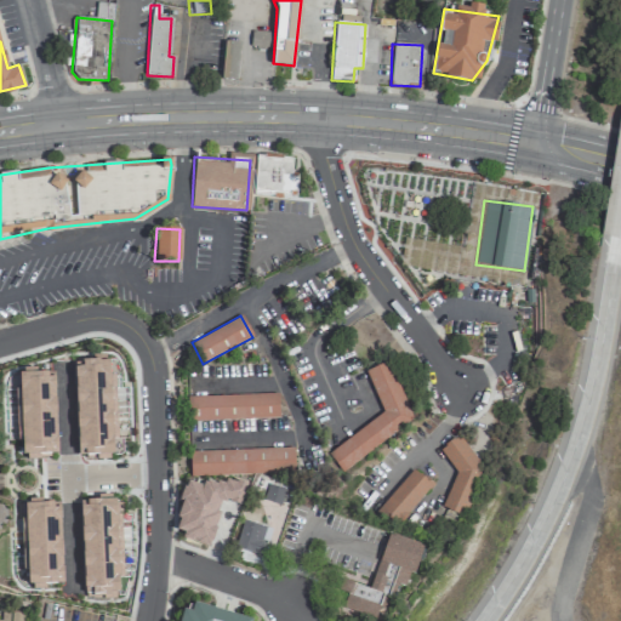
[(77,455),(113,454),(112,439),(117,439),(114,375),(108,375),(108,362),(74,362),(77,455)]
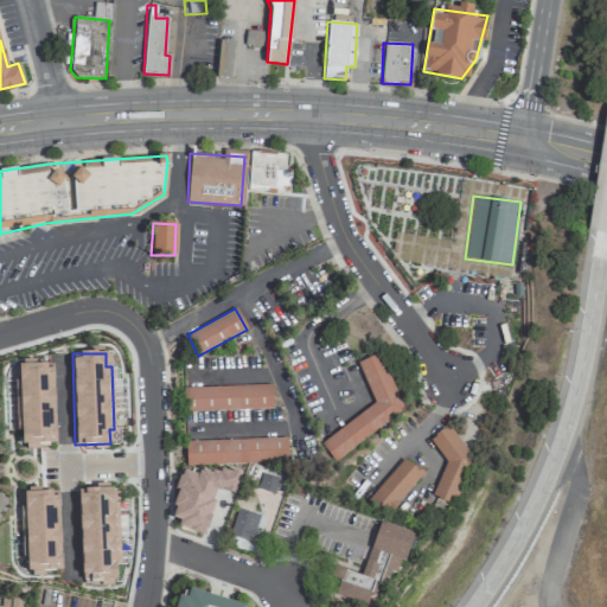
[(319,442),(331,460),(409,408),(372,355),(355,368),(378,402),(319,442)]
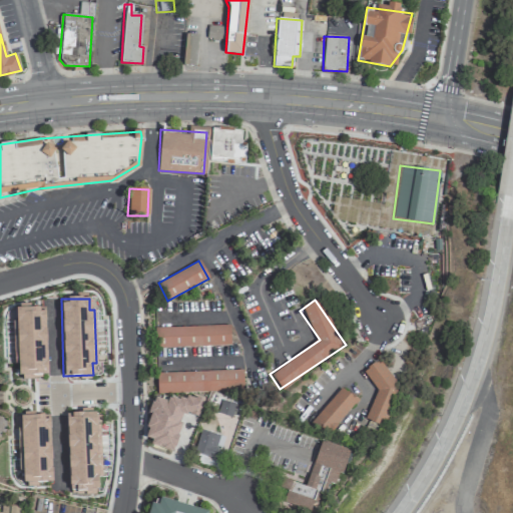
[(44,308),(29,309),(29,305),(16,306),(16,322),(12,322),(13,365),(18,364),(19,380),(32,379),(32,375),(46,375),(44,308)]
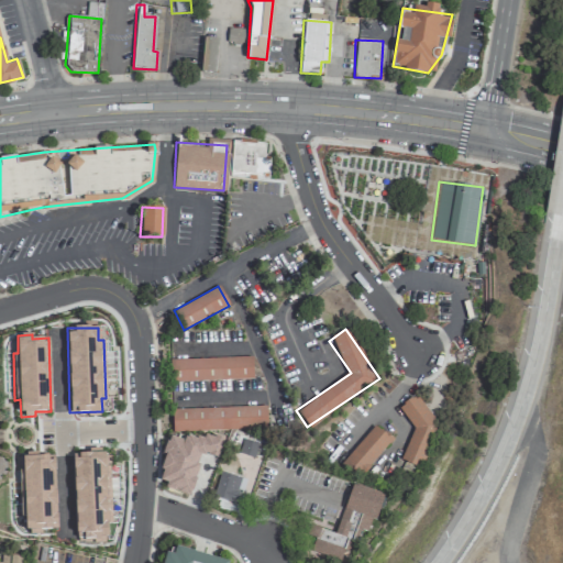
[(251,357),(170,360),(170,382),(252,379),(251,357)]
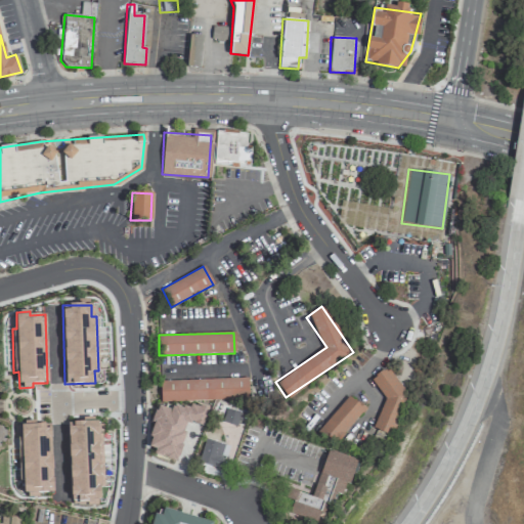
[(372,429),(390,436),(410,386),(377,373),(370,387),(387,393),(372,429)]
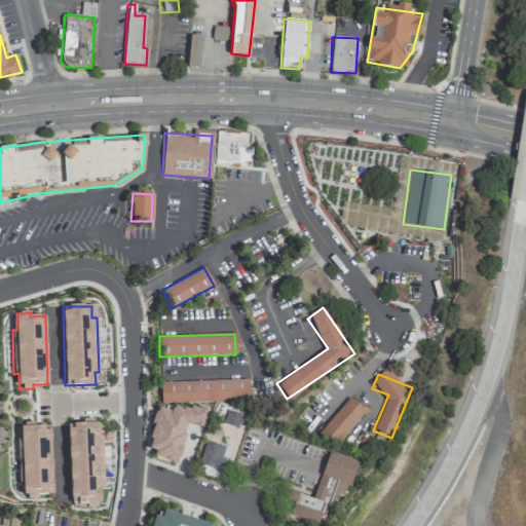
[(160,404),(249,401),(249,379),(159,382),(160,404)]
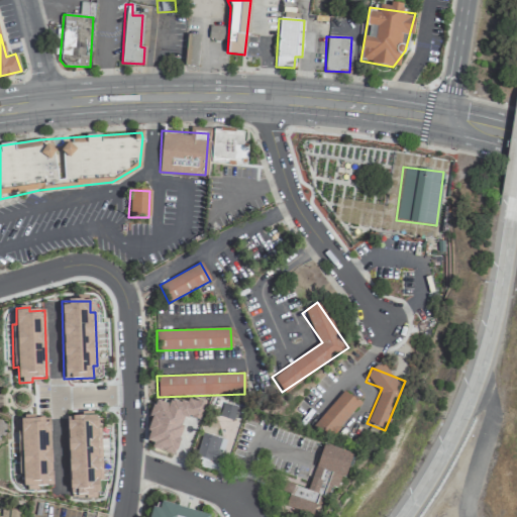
[(359,404),(344,390),(311,426),(326,440),(359,404)]
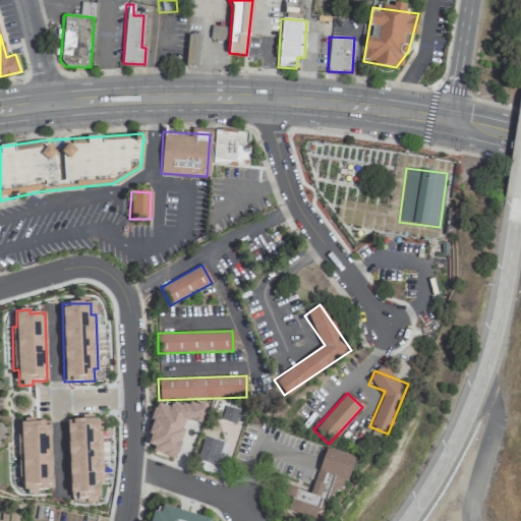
[(176,457),(186,419),(201,424),(206,409),(172,399),(170,407),(155,403),(149,421),(153,422),(146,448),(176,457)]
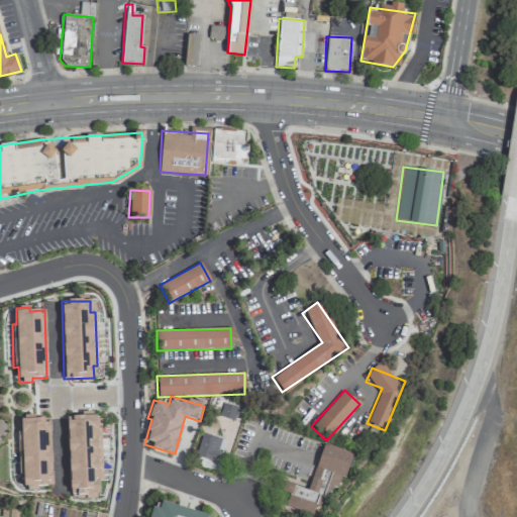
[(233,420),(236,407),(222,404),(219,417),(233,420)]
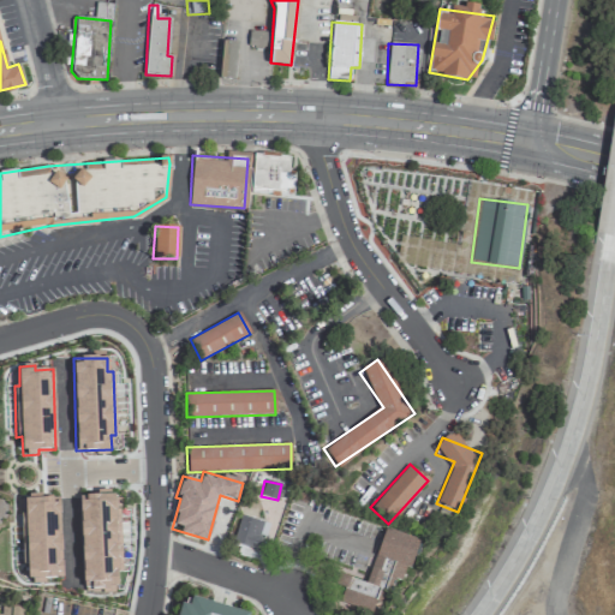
[(78,495),(82,592),(117,591),(115,572),(121,572),(119,508),(113,508),(112,490),(96,490),(96,495),(78,495)]
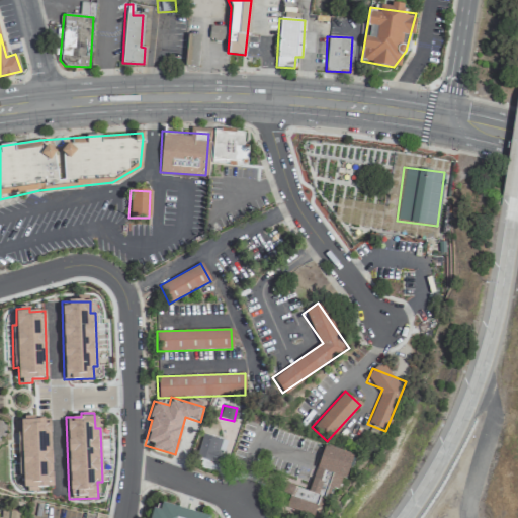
[(50,419),(34,419),(34,416),(16,417),(17,476),(22,476),(22,488),(52,487),(50,419)]
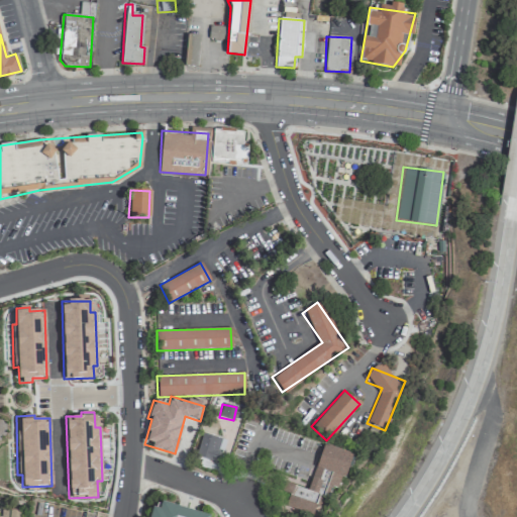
[(220,461),(224,438),(200,434),(196,457),(220,461)]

• **Written task**: An exact copy of the entries above is required, with the pictures left out.

• **Completed task**:
[(77,455),(113,454),(112,439),(117,439),(114,375),(108,375),(108,362),(74,362),(77,455)]
[(319,442),(331,460),(409,408),(372,355),(355,368),(378,402),(319,442)]
[(44,308),(29,309),(29,305),(16,306),(16,322),(12,322),(13,365),(18,364),(19,380),(32,379),(32,375),(46,375),(44,308)]
[(251,357),(170,360),(170,382),(252,379),(251,357)]
[(372,429),(390,436),(410,386),(377,373),(370,387),(387,393),(372,429)]
[(160,404),(249,401),(249,379),(159,382),(160,404)]
[(359,404),(344,390),(311,426),(326,440),(359,404)]
[(176,457),(186,419),(201,424),(206,409),(172,399),(170,407),(155,403),(149,421),(153,422),(146,448),(176,457)]
[(233,420),(236,407),(222,404),(219,417),(233,420)]
[(78,495),(82,592),(117,591),(115,572),(121,572),(119,508),(113,508),(112,490),(96,490),(96,495),(78,495)]
[(50,419),(34,419),(34,416),(16,417),(17,476),(22,476),(22,488),(52,487),(50,419)]
[(220,461),(224,438),(200,434),(196,457),(220,461)]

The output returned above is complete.